INPUT DATA »
- Opening Delimiter -
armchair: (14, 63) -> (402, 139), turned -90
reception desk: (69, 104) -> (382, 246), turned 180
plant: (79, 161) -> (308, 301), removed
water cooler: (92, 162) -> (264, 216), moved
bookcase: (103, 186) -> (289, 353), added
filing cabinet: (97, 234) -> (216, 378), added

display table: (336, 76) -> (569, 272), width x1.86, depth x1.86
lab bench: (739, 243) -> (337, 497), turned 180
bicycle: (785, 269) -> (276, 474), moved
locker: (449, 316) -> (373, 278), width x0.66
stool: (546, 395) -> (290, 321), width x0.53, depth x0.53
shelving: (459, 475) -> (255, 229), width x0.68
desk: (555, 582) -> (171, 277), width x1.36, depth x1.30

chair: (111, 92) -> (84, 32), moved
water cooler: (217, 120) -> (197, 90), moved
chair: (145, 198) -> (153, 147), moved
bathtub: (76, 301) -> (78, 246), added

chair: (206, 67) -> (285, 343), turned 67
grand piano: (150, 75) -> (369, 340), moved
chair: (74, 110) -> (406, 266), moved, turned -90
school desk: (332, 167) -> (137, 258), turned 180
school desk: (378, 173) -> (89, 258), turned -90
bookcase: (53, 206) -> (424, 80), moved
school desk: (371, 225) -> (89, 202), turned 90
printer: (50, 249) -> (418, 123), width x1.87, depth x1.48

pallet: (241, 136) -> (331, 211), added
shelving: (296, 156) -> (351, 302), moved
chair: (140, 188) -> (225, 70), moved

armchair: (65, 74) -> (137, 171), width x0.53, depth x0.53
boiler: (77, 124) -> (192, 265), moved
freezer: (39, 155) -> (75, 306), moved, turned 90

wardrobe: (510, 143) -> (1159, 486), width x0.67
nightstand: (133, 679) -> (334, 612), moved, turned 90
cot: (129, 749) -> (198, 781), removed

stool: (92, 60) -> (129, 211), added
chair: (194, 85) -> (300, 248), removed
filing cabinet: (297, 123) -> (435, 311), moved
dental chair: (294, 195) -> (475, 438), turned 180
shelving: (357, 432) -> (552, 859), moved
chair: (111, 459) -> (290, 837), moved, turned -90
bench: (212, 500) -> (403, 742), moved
- Closing Delimiter -
TASK DETAILS » Your output should be an exact copy of the lines from the top of the listing above to the line with "bookcase: (103, 186) -> (289, 353), added", both ends included.

ANSWER FOR THE TASK »
armchair: (14, 63) -> (402, 139), turned -90
reception desk: (69, 104) -> (382, 246), turned 180
plant: (79, 161) -> (308, 301), removed
water cooler: (92, 162) -> (264, 216), moved
bookcase: (103, 186) -> (289, 353), added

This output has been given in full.